--- GIVEN INFORMATION Enclosed Below ---

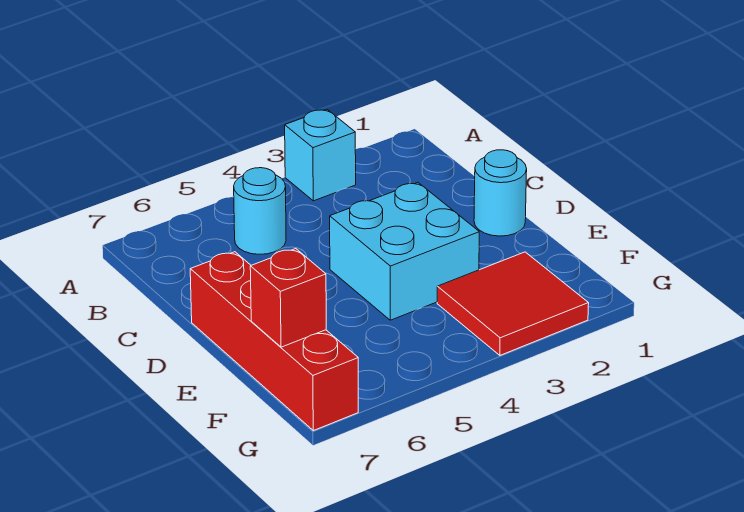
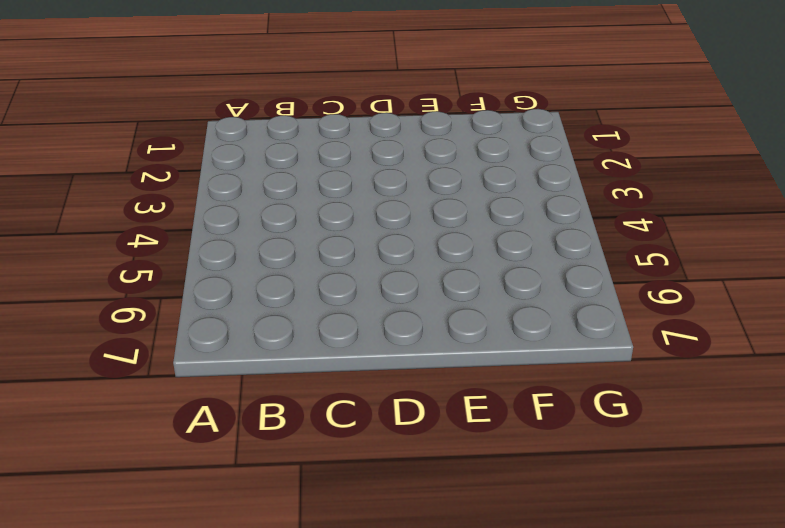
none -> cyan brick A3 level 1
none -> cyan round brick B5 level 1

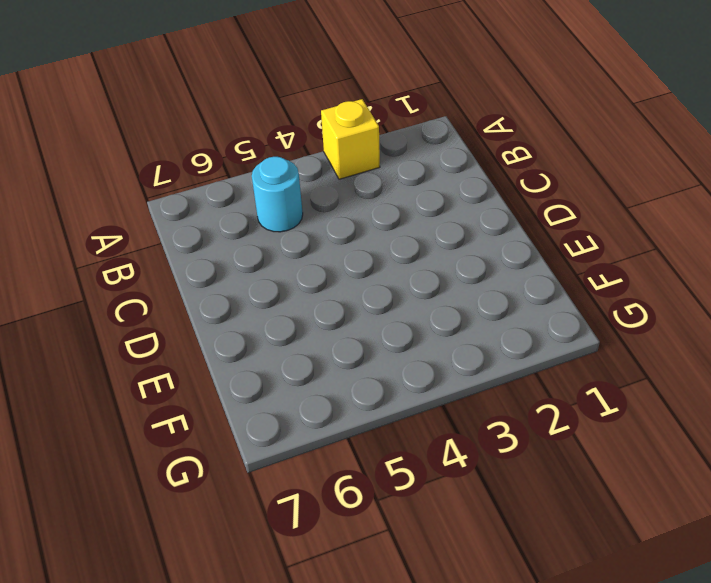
yellow brick A3 level 1 -> cyan brick A3 level 1
none -> cyan round brick D1 level 1
none -> cyan brick D3:E4 level 1

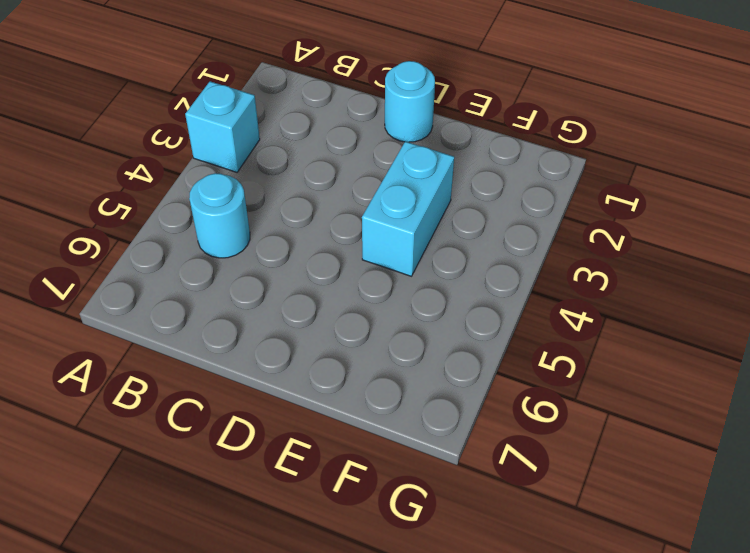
cyan brick E3:E4 level 1 -> cyan brick D3:E4 level 1
none -> red brick D7:G7 level 1
none -> red tile F2:G3 level 1

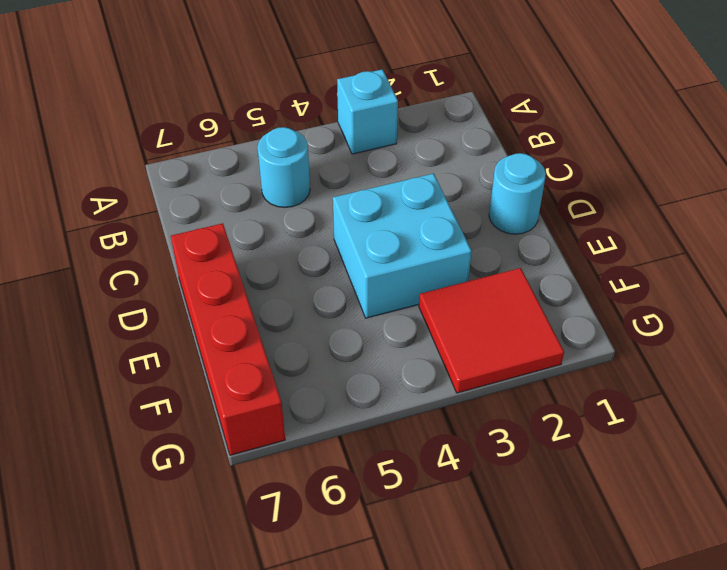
none -> red brick F7 level 2

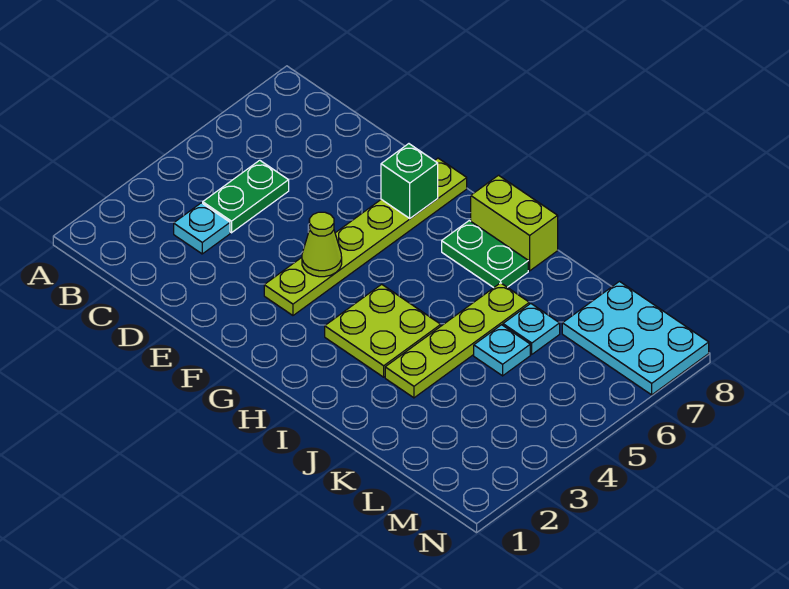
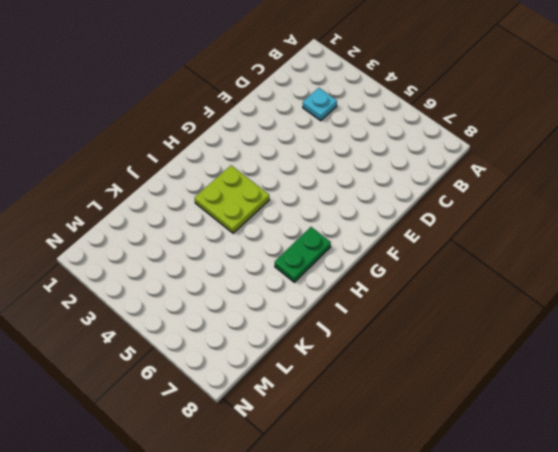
none -> green plate C4:C5 level 1
none -> lime plate F3:F8 level 1
none -> lime brick H8:I8 level 1

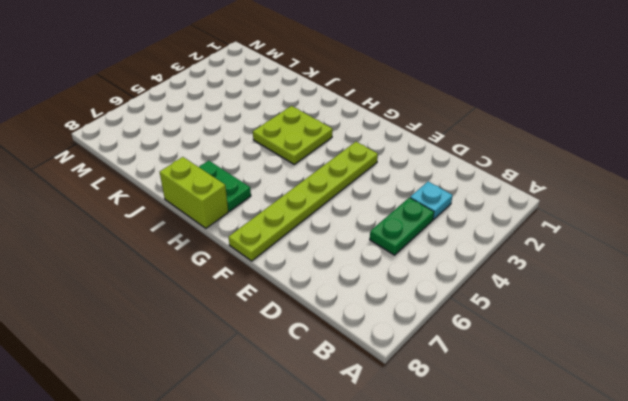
none -> lime plate J3:J6 level 1
none -> cyan plate K5 level 1
none -> cyan plate K6 level 1

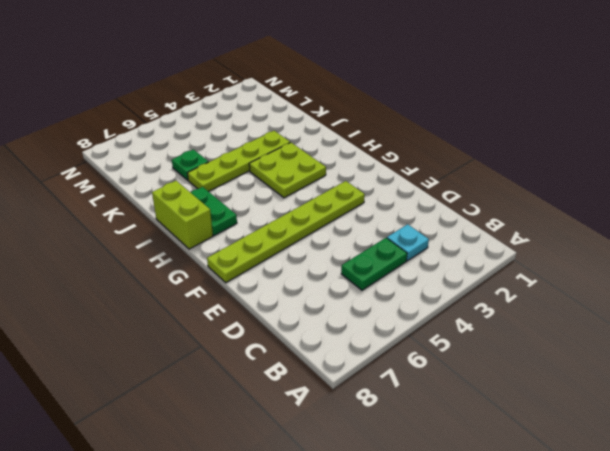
green plate K6 level 1 -> cyan plate K6 level 1
none -> cyan plate K5 level 1
none -> cyan plate L7:N8 level 1
none -> lime cone F4 level 2

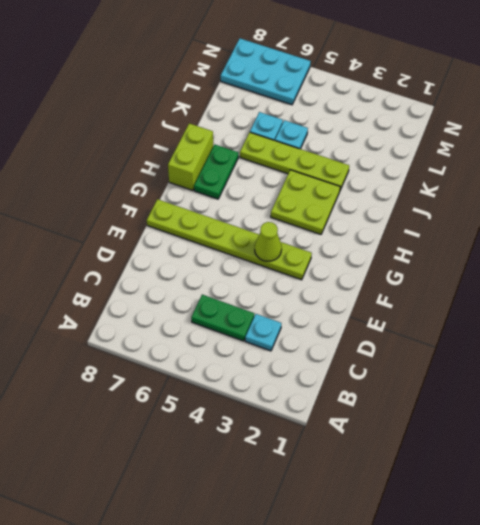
cyan plate M6:N8 level 1 -> cyan plate L7:N8 level 1
none -> green brick F7 level 2

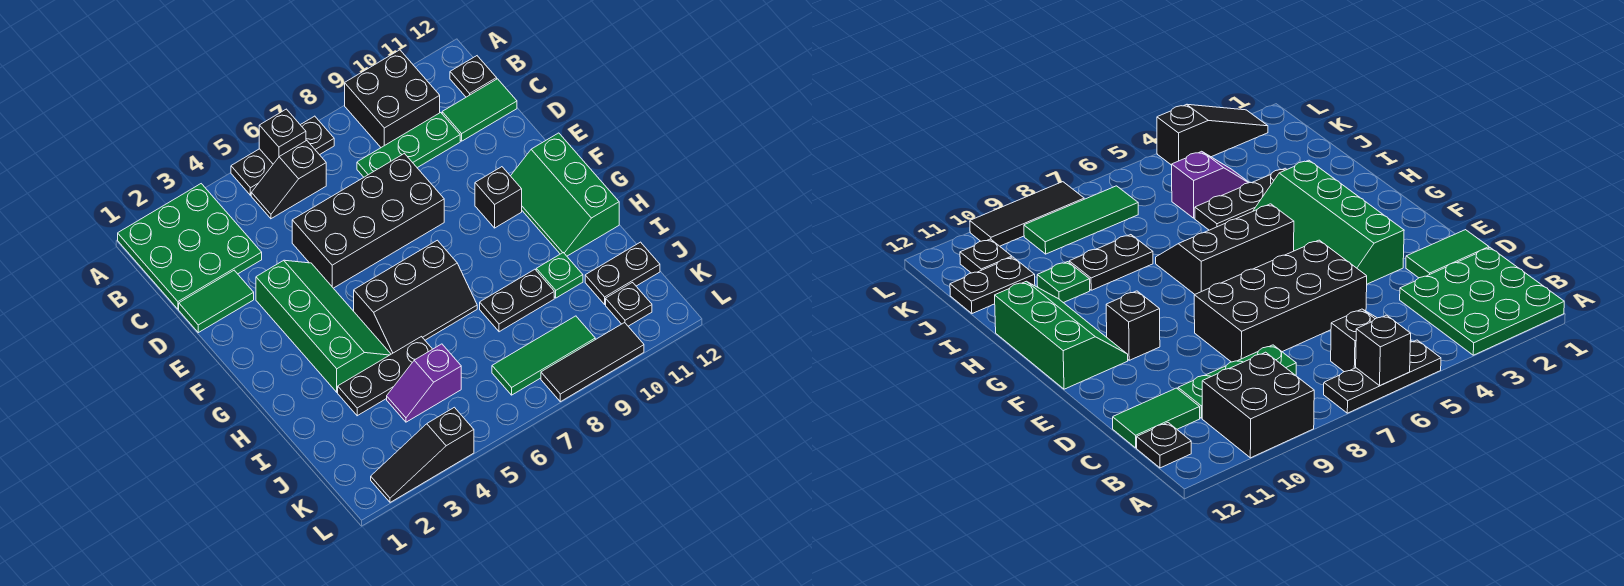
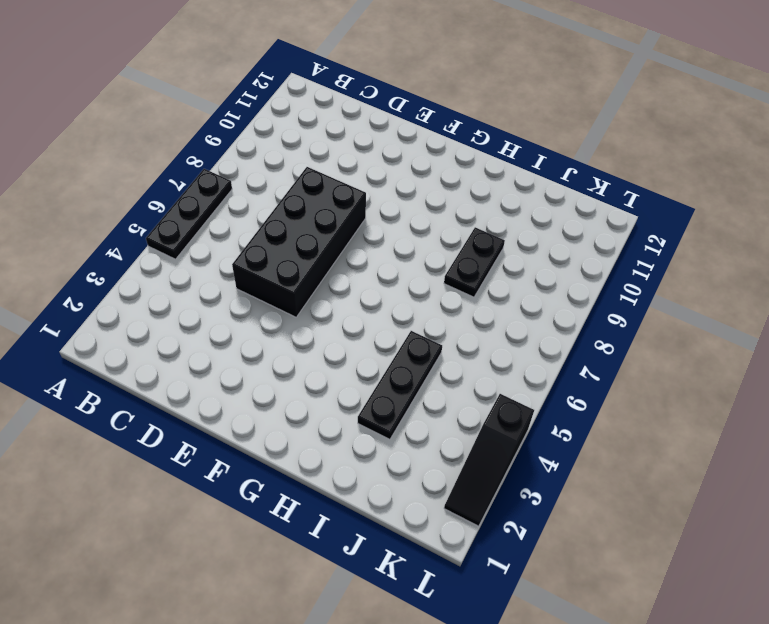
none -> green plate A1:C3 level 1
none -> black brick A9:B10 level 1
none -> black slope B5:B6 level 1 top 6

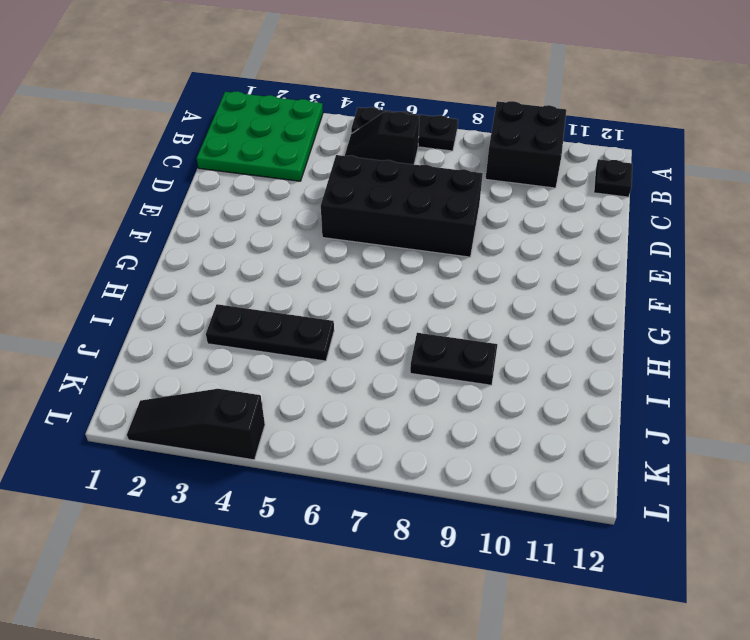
none -> green plate C8:C10 level 1
none -> green tile C11:C12 level 1
none -> green tile D1:D2 level 1

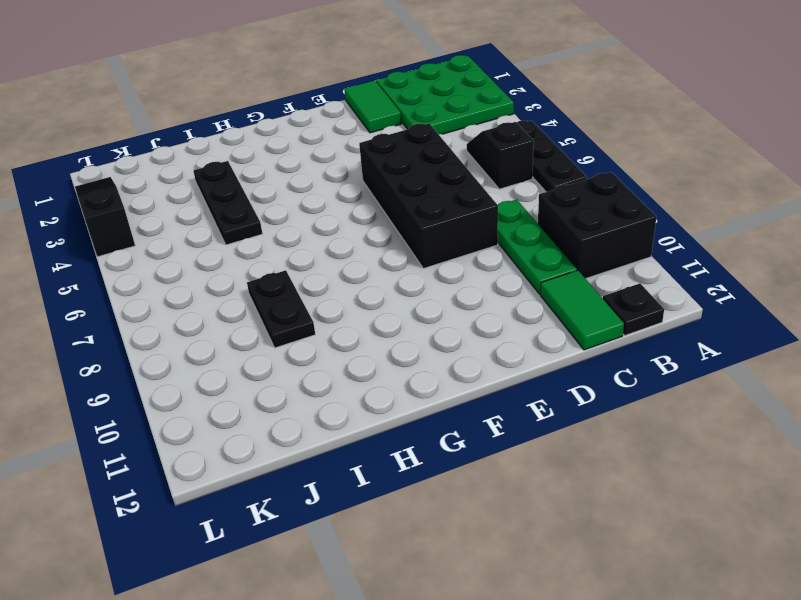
none -> green slope E3:H4 level 1 top 3
none -> black brick F10 level 1
none -> green slope F11:H12 level 1 top 12

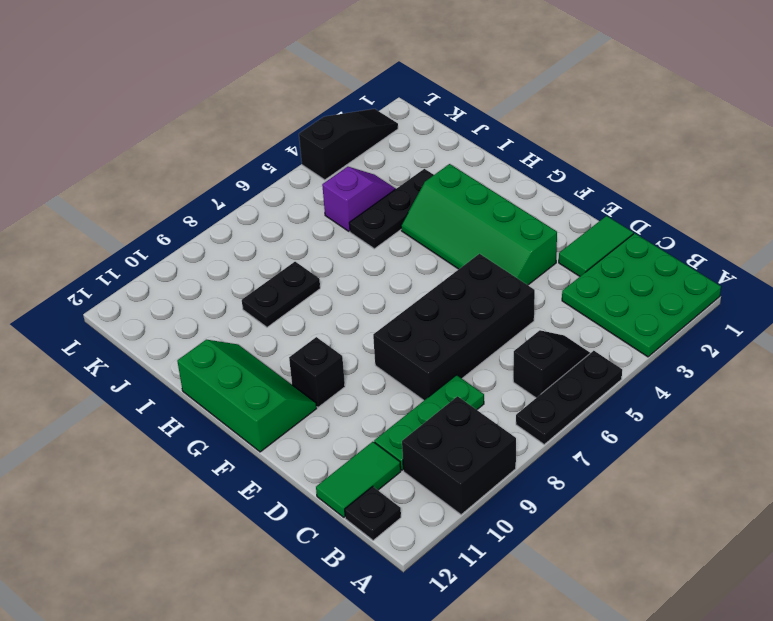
none -> black slope G5:H7 level 1 top G
none -> green plate I10 level 1
none -> black plate J11:J12 level 1

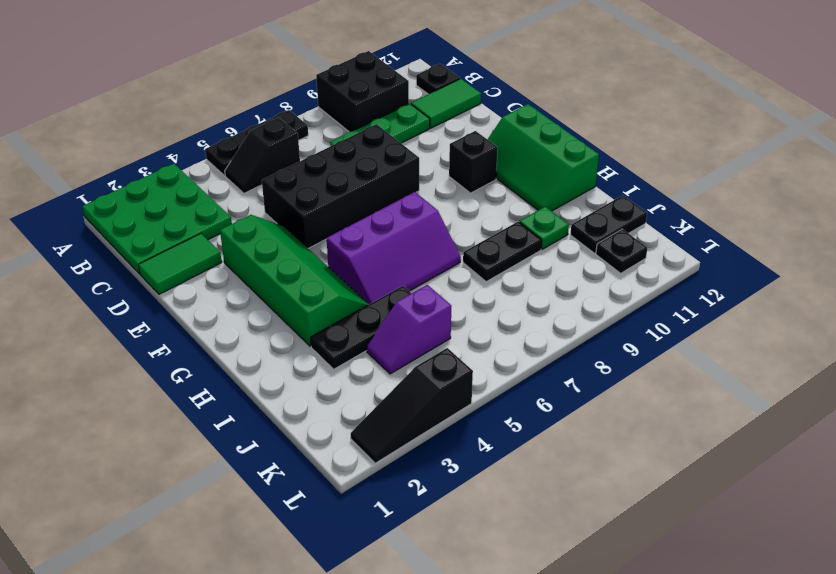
purple slope G5:H7 level 1 top G -> black slope G5:H7 level 1 top G
none -> green tile K7:K9 level 1
none -> black tile L8:L10 level 1
none -> black brick A6 level 2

--- End of Enclosed GIVEN INFORMATION ---

WORK TASK =>
The material above must be reproduced line for line, with the images omitted.

WRITTEN ANSWER =>
none -> cyan brick A3 level 1
none -> cyan round brick B5 level 1

yellow brick A3 level 1 -> cyan brick A3 level 1
none -> cyan round brick D1 level 1
none -> cyan brick D3:E4 level 1

cyan brick E3:E4 level 1 -> cyan brick D3:E4 level 1
none -> red brick D7:G7 level 1
none -> red tile F2:G3 level 1

none -> red brick F7 level 2

none -> green plate C4:C5 level 1
none -> lime plate F3:F8 level 1
none -> lime brick H8:I8 level 1

none -> lime plate J3:J6 level 1
none -> cyan plate K5 level 1
none -> cyan plate K6 level 1

green plate K6 level 1 -> cyan plate K6 level 1
none -> cyan plate K5 level 1
none -> cyan plate L7:N8 level 1
none -> lime cone F4 level 2

cyan plate M6:N8 level 1 -> cyan plate L7:N8 level 1
none -> green brick F7 level 2

none -> green plate A1:C3 level 1
none -> black brick A9:B10 level 1
none -> black slope B5:B6 level 1 top 6

none -> green plate C8:C10 level 1
none -> green tile C11:C12 level 1
none -> green tile D1:D2 level 1

none -> green slope E3:H4 level 1 top 3
none -> black brick F10 level 1
none -> green slope F11:H12 level 1 top 12

none -> black slope G5:H7 level 1 top G
none -> green plate I10 level 1
none -> black plate J11:J12 level 1

purple slope G5:H7 level 1 top G -> black slope G5:H7 level 1 top G
none -> green tile K7:K9 level 1
none -> black tile L8:L10 level 1
none -> black brick A6 level 2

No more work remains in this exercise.